Problem description: Could you print all the entries below exactly as they appear, omitting the pictures?

Edit difference data:
---

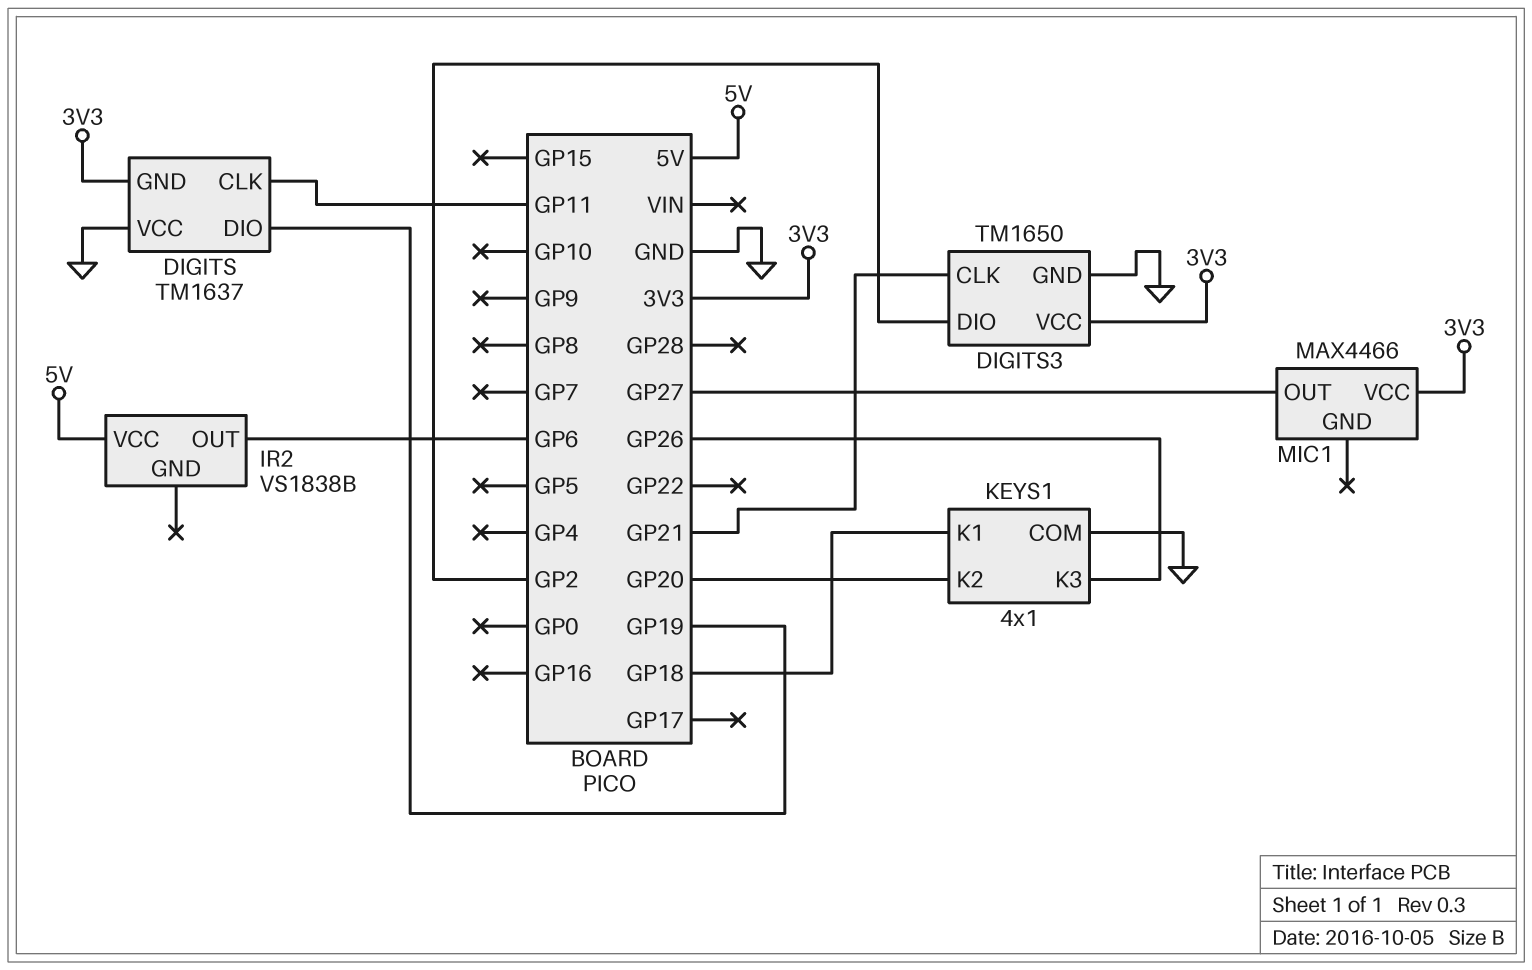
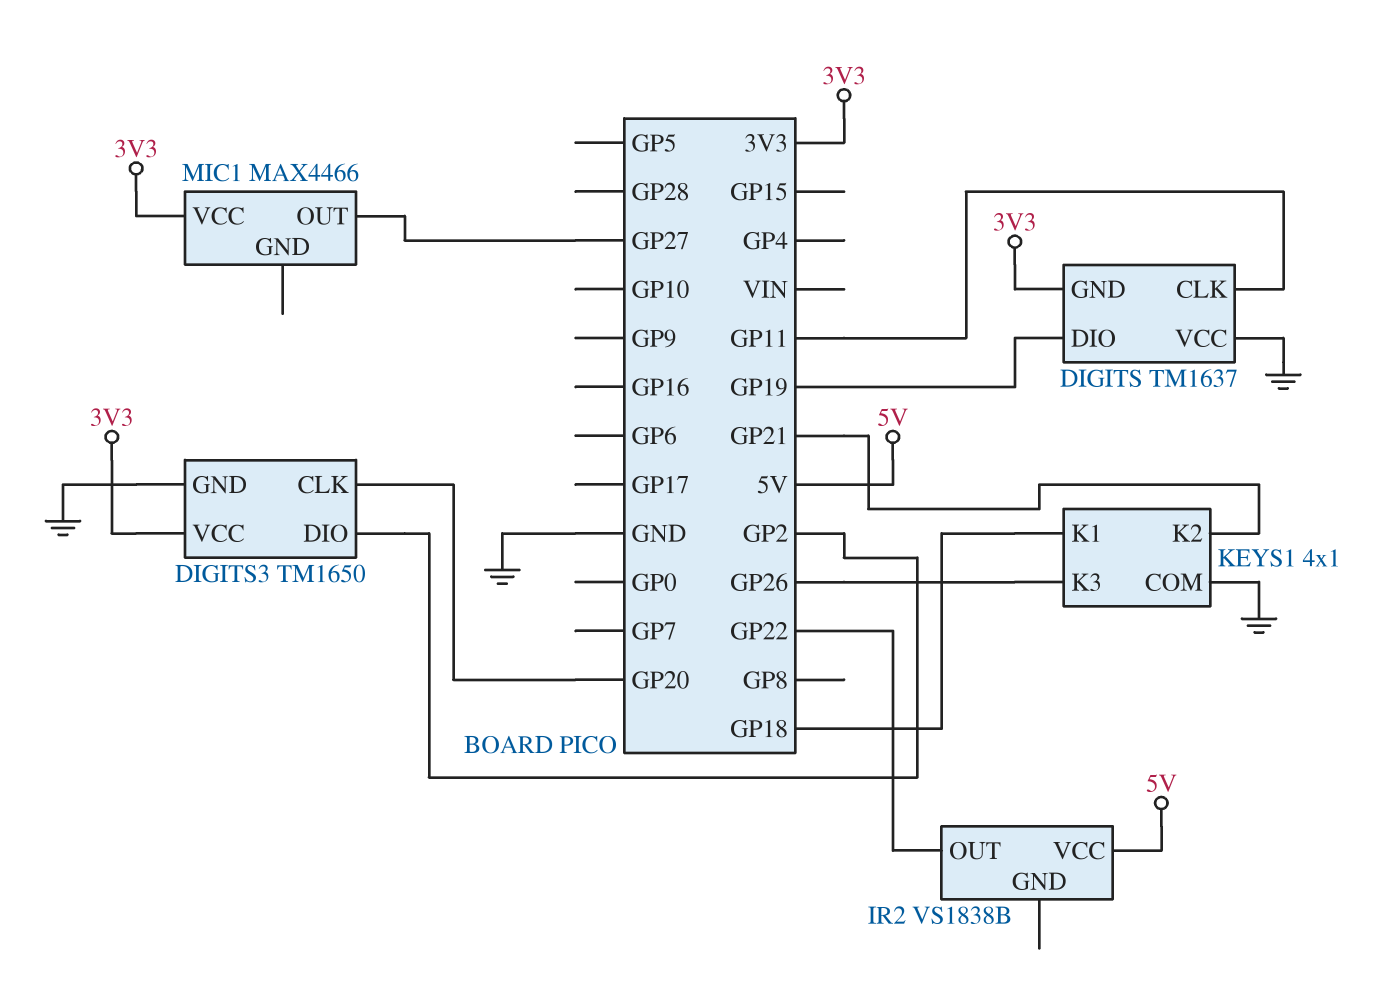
DIGITS3 pin CLK: GP21 -> GP20
IR2 pin OUT: GP6 -> GP22
KEYS1 pin K2: GP20 -> GP21

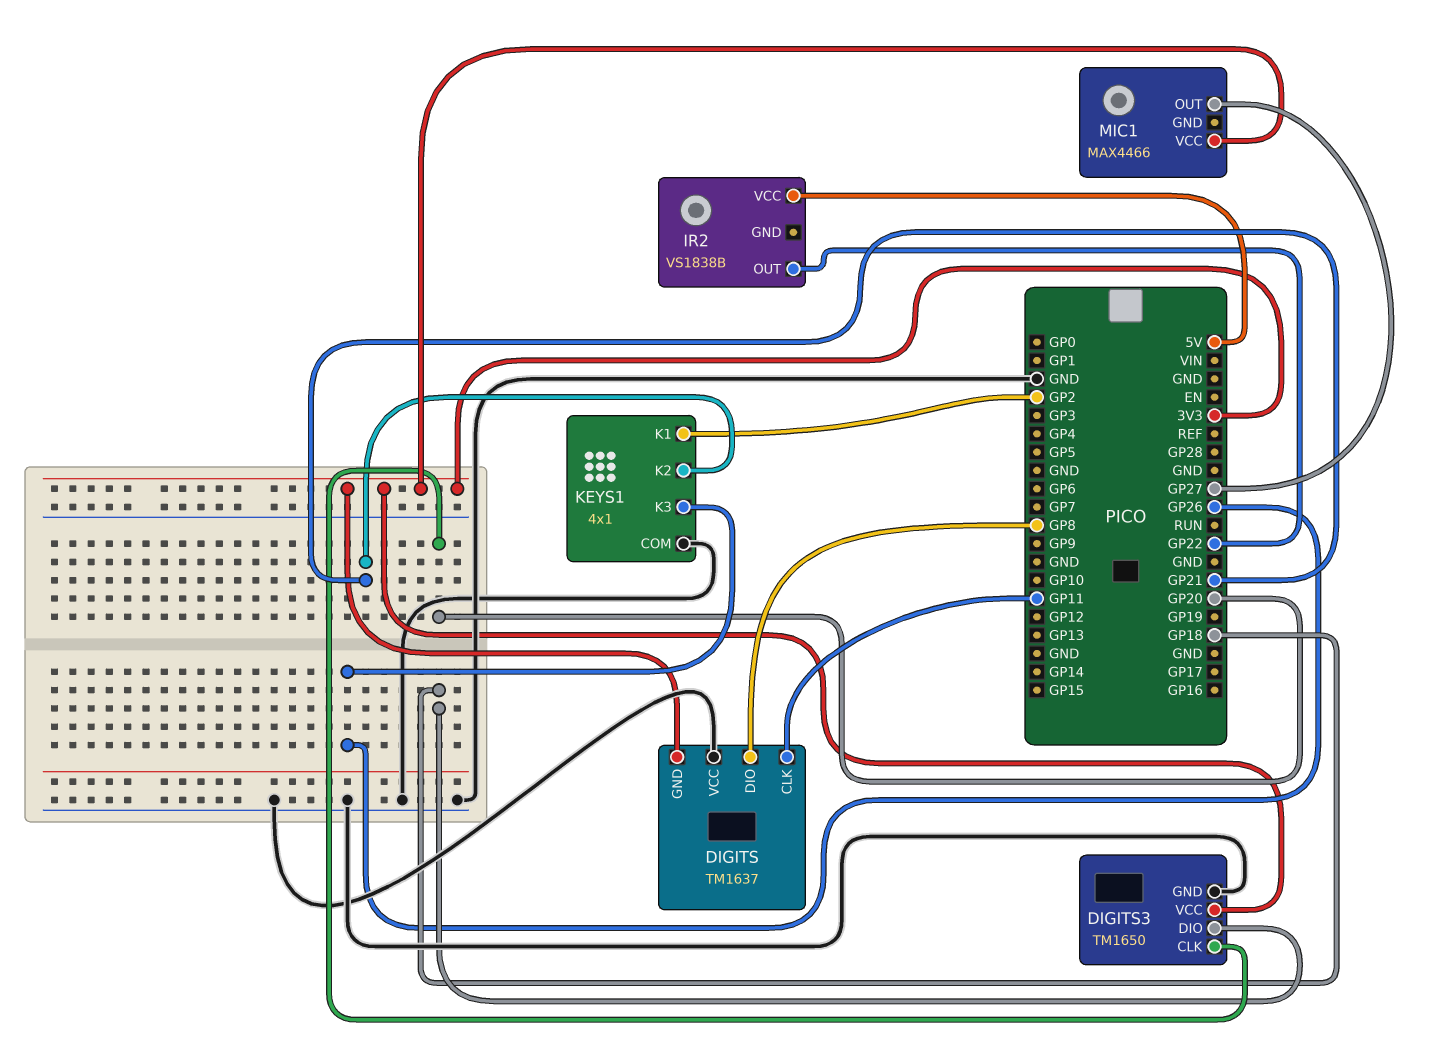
DIGITS pin DIO: GP19 -> GP8
DIGITS3 pin DIO: GP2 -> GP18
KEYS1 pin K1: GP18 -> GP2

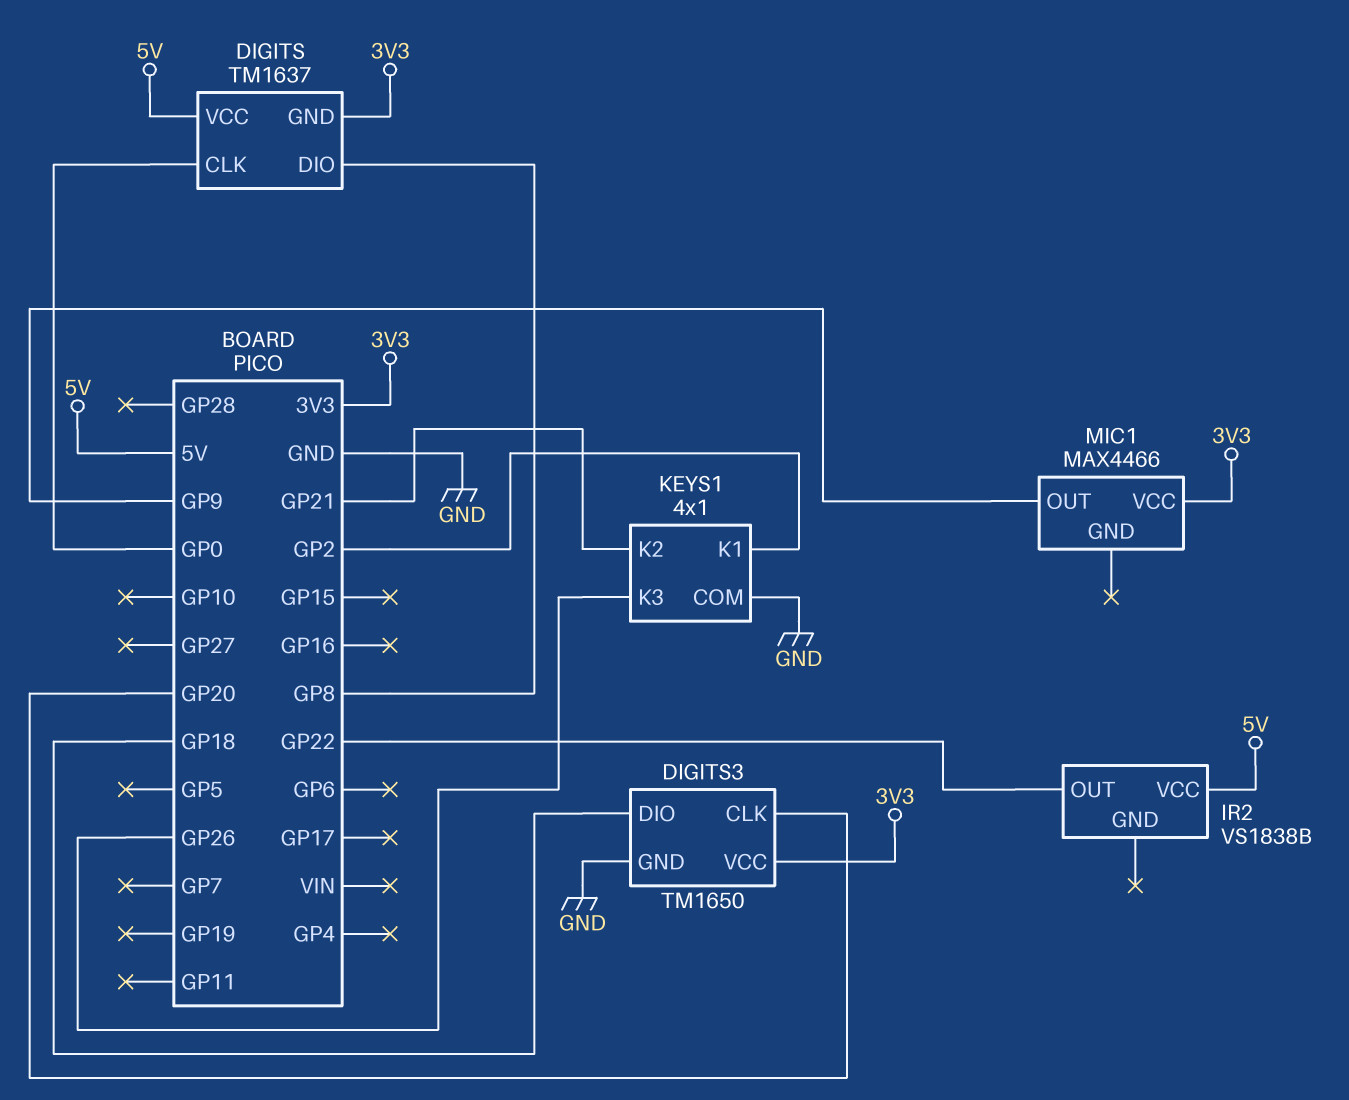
DIGITS pin CLK: GP11 -> GP0
DIGITS pin VCC: GND -> 5V
MIC1 pin OUT: GP27 -> GP9

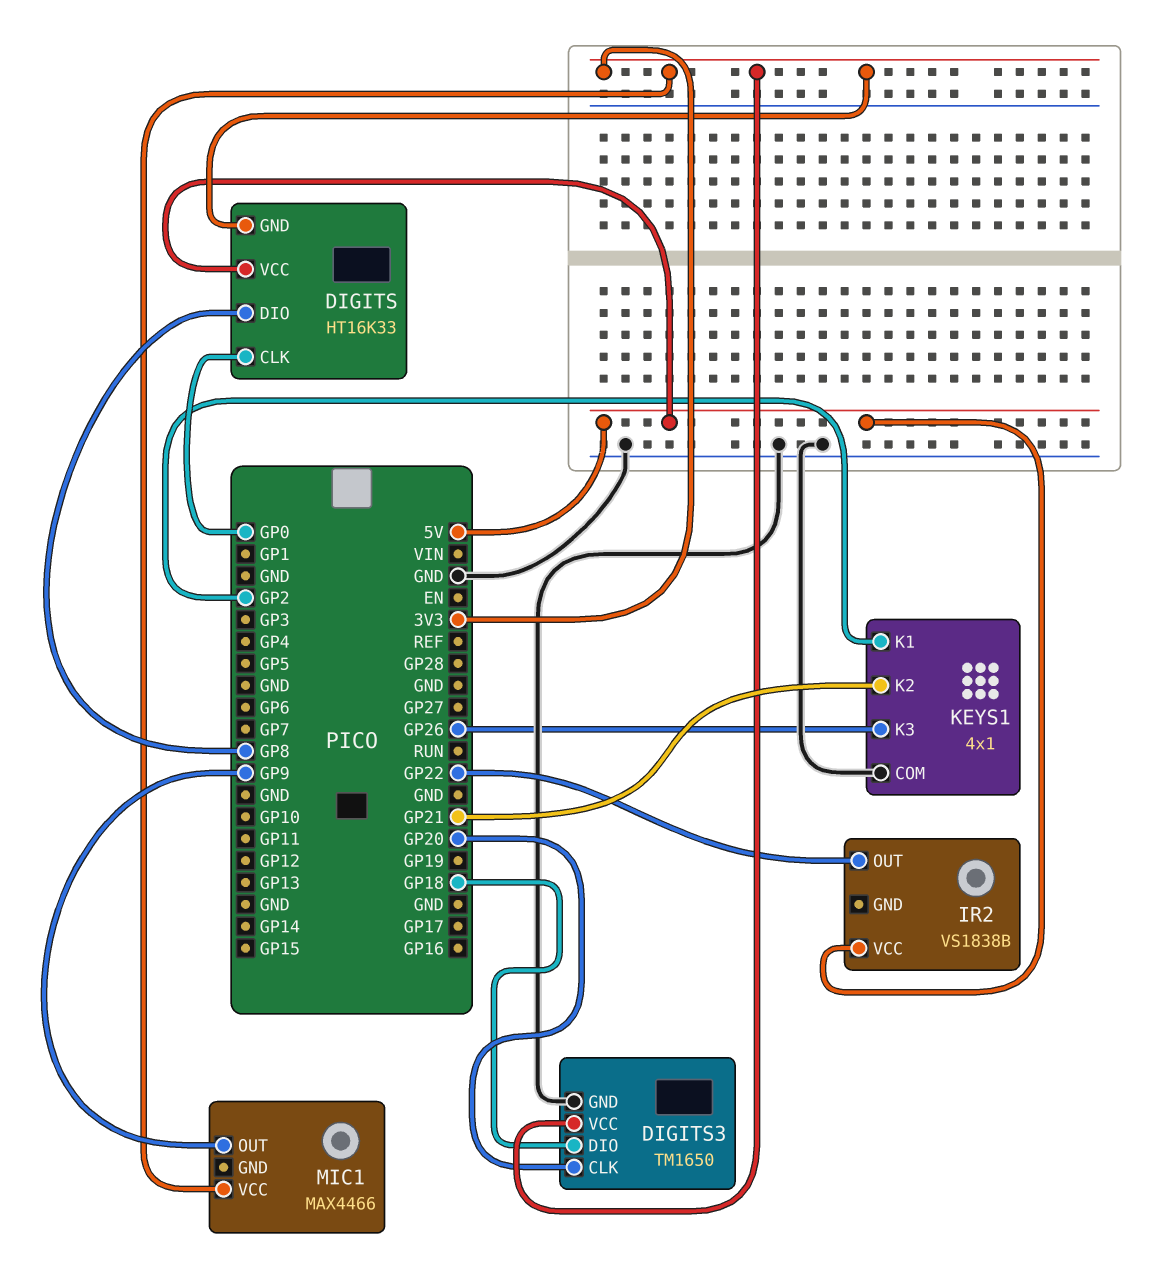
DIGITS: TM1637 -> HT16K33

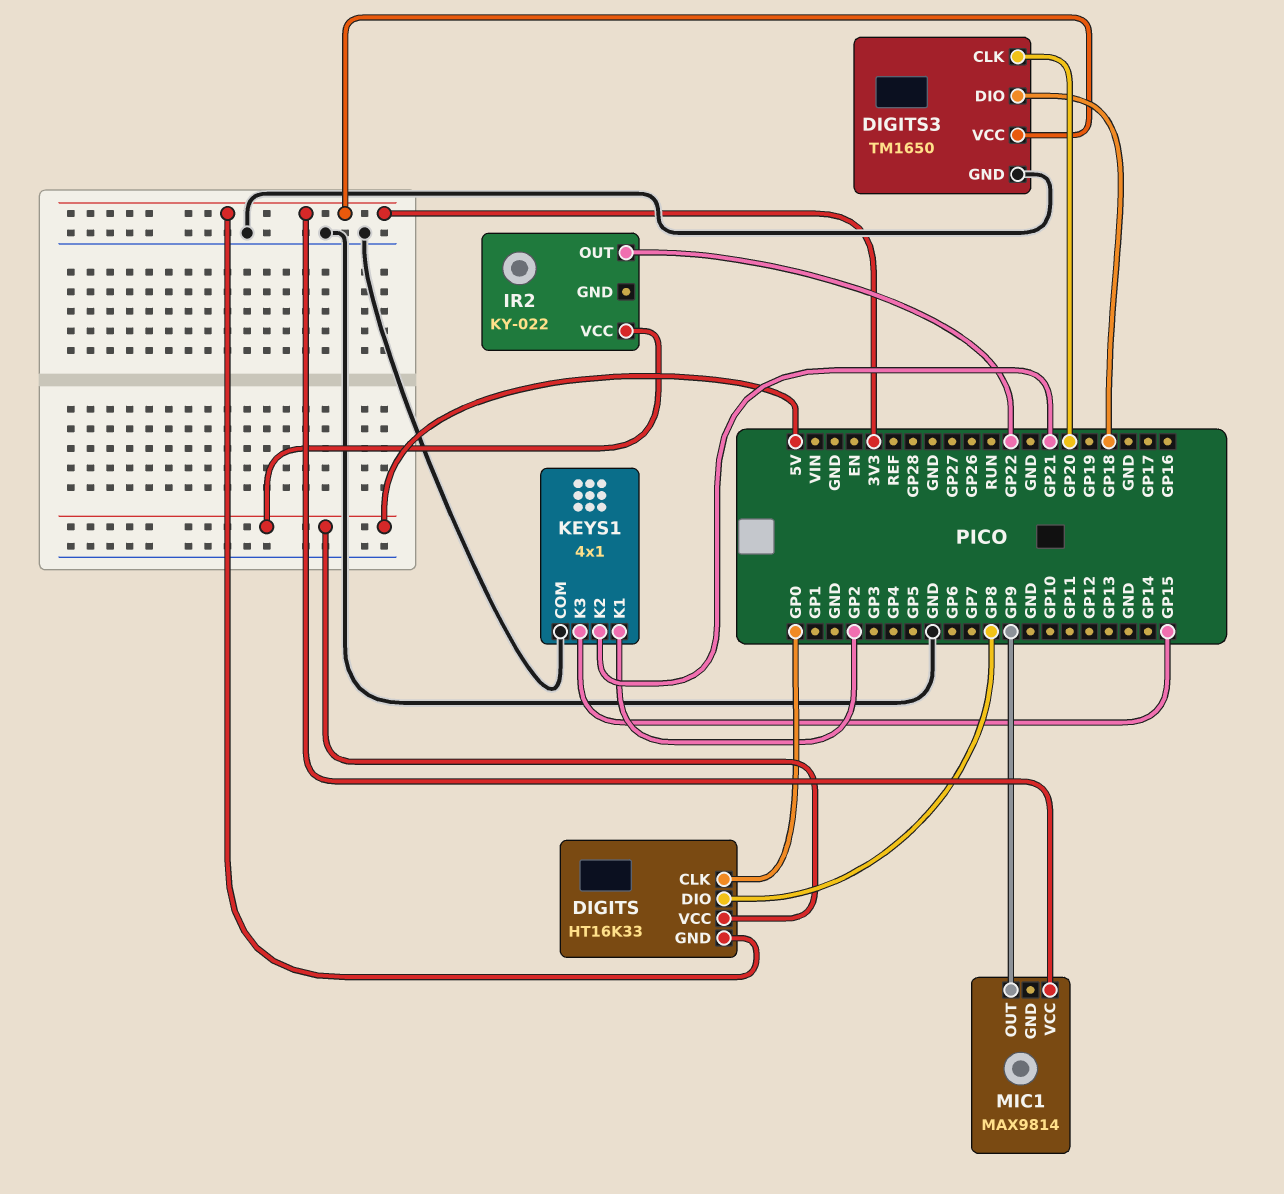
IR2: VS1838B -> KY-022
KEYS1 pin K3: GP26 -> GP15
MIC1: MAX4466 -> MAX9814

---

Answer to the problem:
DIGITS3 pin CLK: GP21 -> GP20
IR2 pin OUT: GP6 -> GP22
KEYS1 pin K2: GP20 -> GP21

DIGITS pin DIO: GP19 -> GP8
DIGITS3 pin DIO: GP2 -> GP18
KEYS1 pin K1: GP18 -> GP2

DIGITS pin CLK: GP11 -> GP0
DIGITS pin VCC: GND -> 5V
MIC1 pin OUT: GP27 -> GP9

DIGITS: TM1637 -> HT16K33

IR2: VS1838B -> KY-022
KEYS1 pin K3: GP26 -> GP15
MIC1: MAX4466 -> MAX9814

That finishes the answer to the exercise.